*** Opening of SUPPLIED RECORDS ***
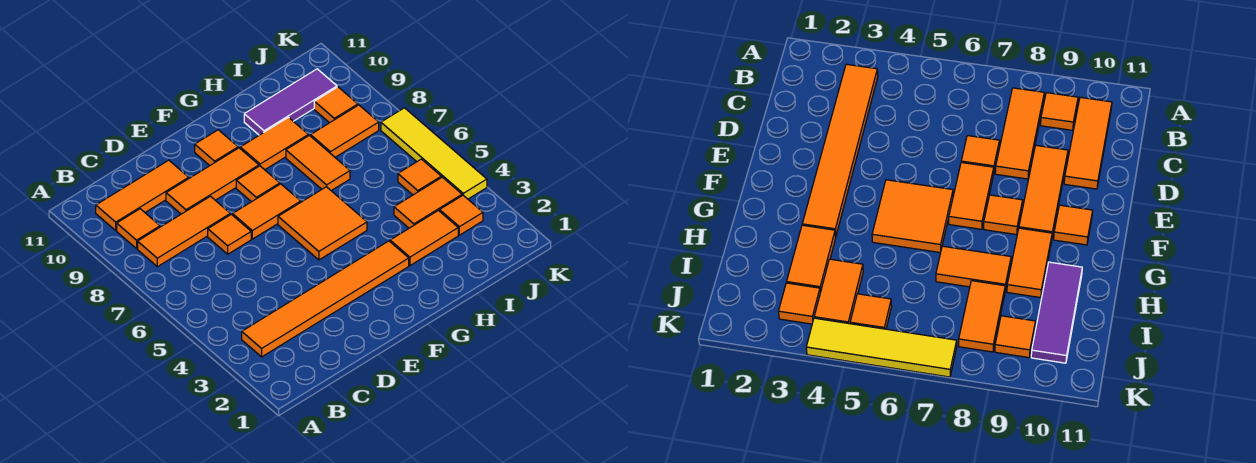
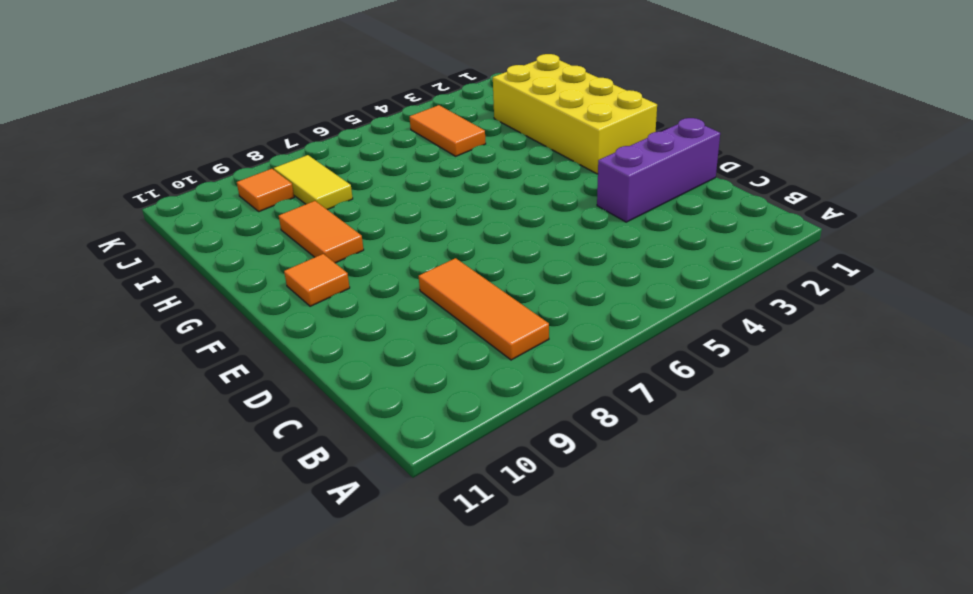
purple brick D1:D3 level 1 -> orange tile B3:G3 level 1
yellow brick F1:I2 level 1 -> none
yellow tile I8:J8 level 1 -> orange tile I8:J8 level 1
none -> orange tile B9 level 1
none -> orange tile B10:D10 level 1
none -> orange tile D7 level 1

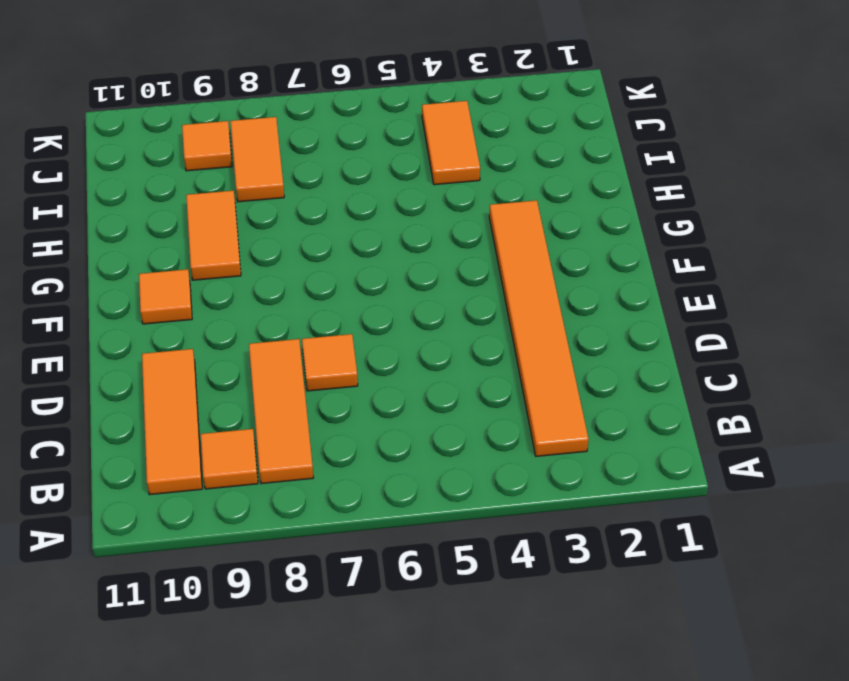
none -> orange tile D9:F9 level 1
none -> orange tile E7:F7 level 1
none -> orange tile F5:G6 level 1

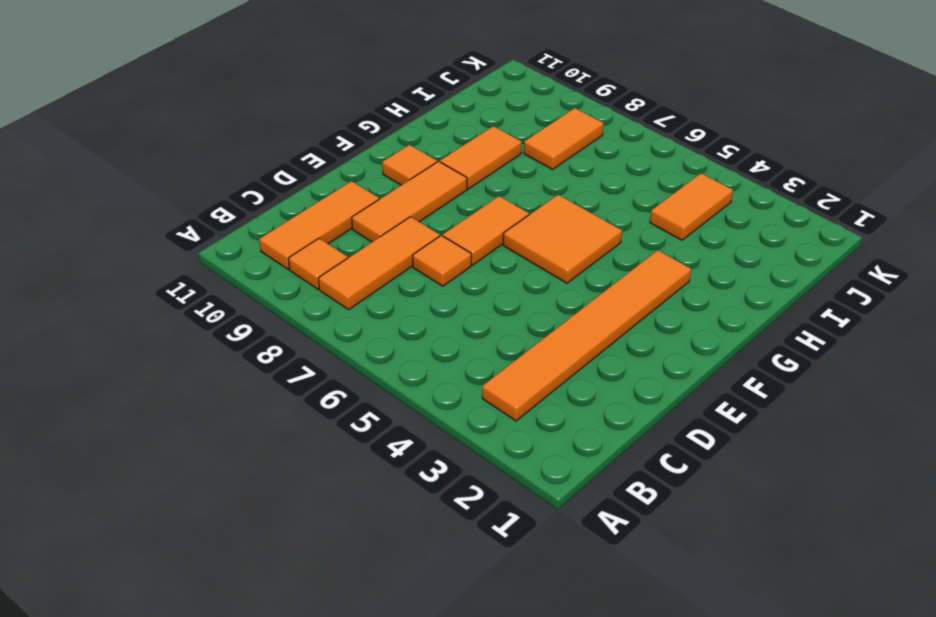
none -> orange tile F8 level 1
none -> orange tile H3:I3 level 1
none -> orange tile H7:H8 level 1

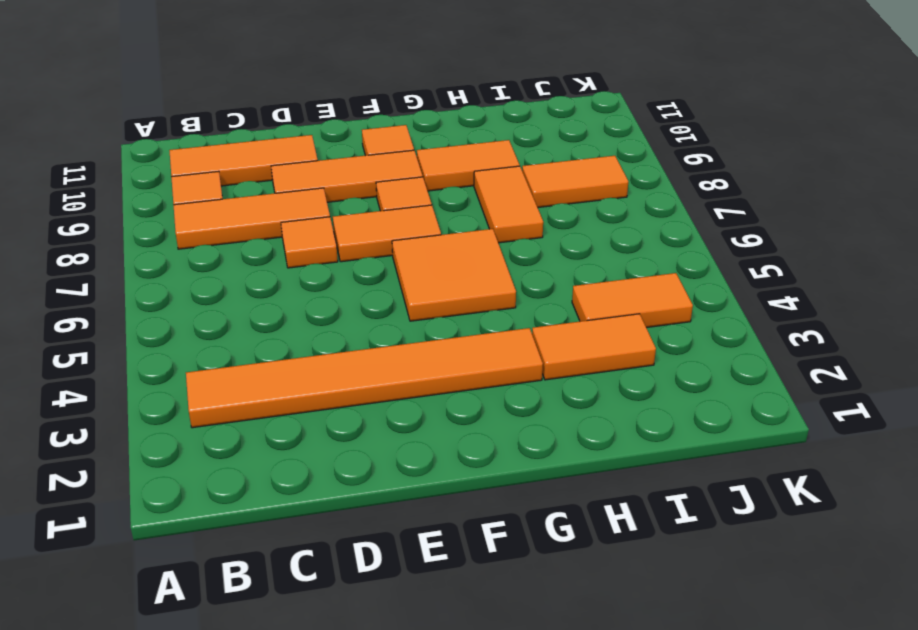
none -> purple tile H10:J10 level 1
none -> orange tile J3 level 1
none -> orange tile J5 level 1

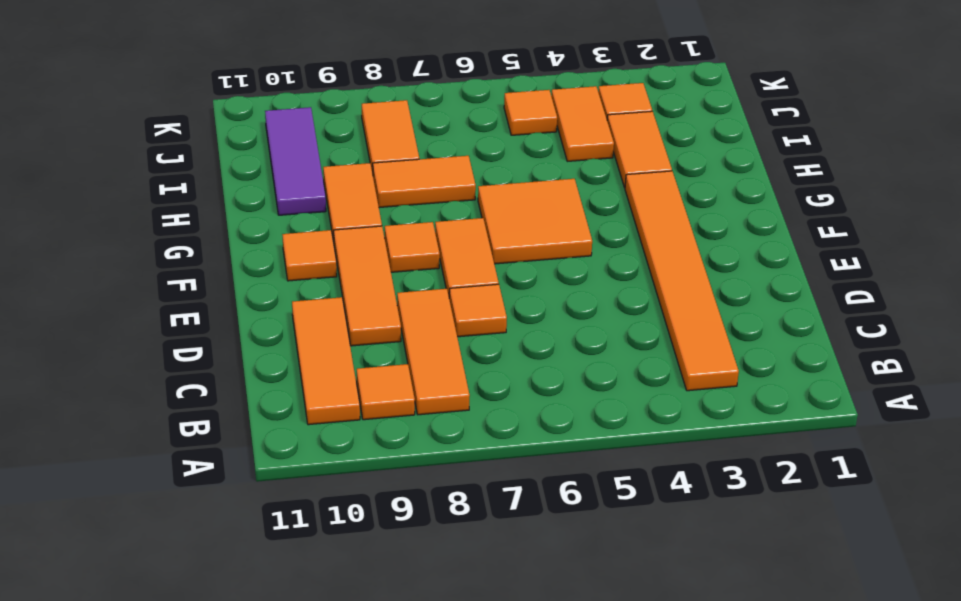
none -> orange tile J9 level 1
none -> yellow tile K4:K7 level 1

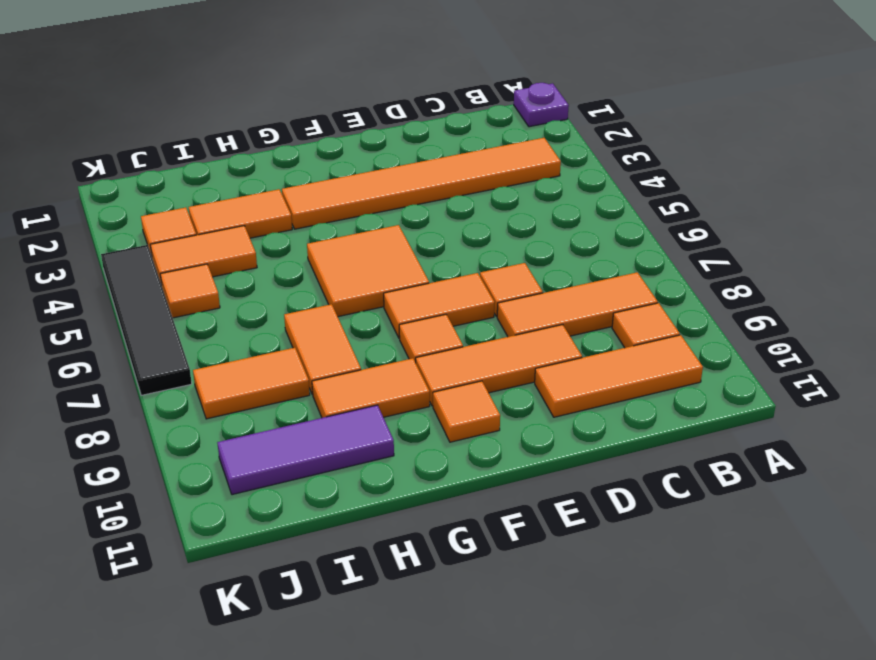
purple plate A1 level 1 -> none
black tile K4:K7 level 1 -> yellow tile K4:K7 level 1
none -> orange tile J9 level 1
*** Close of SUPPLIED RECORDS ***
Find every line in the records above that contains the word "brick", and copy each one.

purple brick D1:D3 level 1 -> orange tile B3:G3 level 1
yellow brick F1:I2 level 1 -> none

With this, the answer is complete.